→ **WHAT IS NEEDED**: The answer must consist of each line of the records below that contains the string "none".

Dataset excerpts
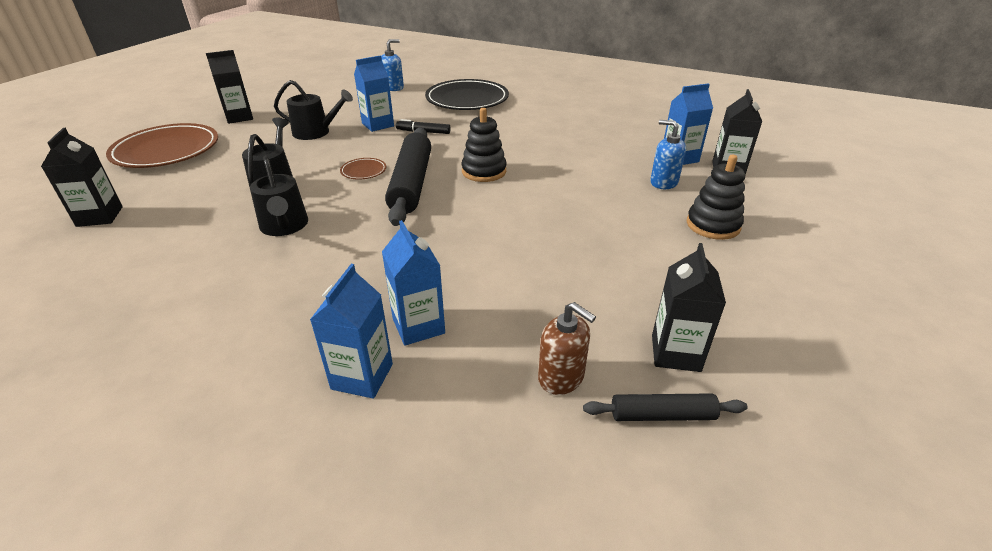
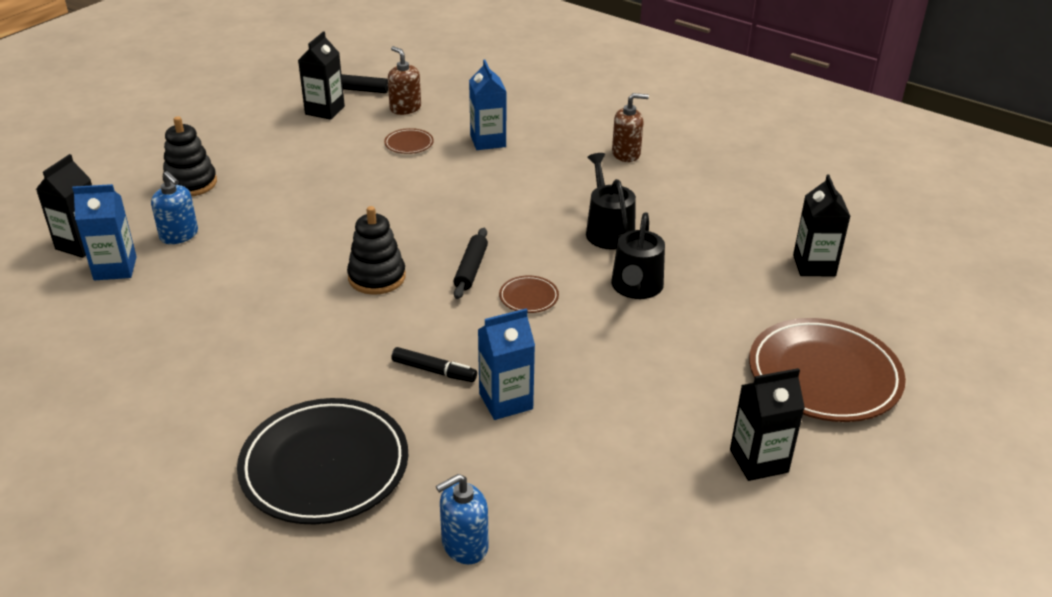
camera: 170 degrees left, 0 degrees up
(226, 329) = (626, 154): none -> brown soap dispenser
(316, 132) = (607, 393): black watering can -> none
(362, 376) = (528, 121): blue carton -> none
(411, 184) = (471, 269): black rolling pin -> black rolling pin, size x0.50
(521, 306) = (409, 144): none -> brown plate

→ **ANSWER TO THE PROBLEM**:
(226, 329) = (626, 154): none -> brown soap dispenser
(316, 132) = (607, 393): black watering can -> none
(362, 376) = (528, 121): blue carton -> none
(521, 306) = (409, 144): none -> brown plate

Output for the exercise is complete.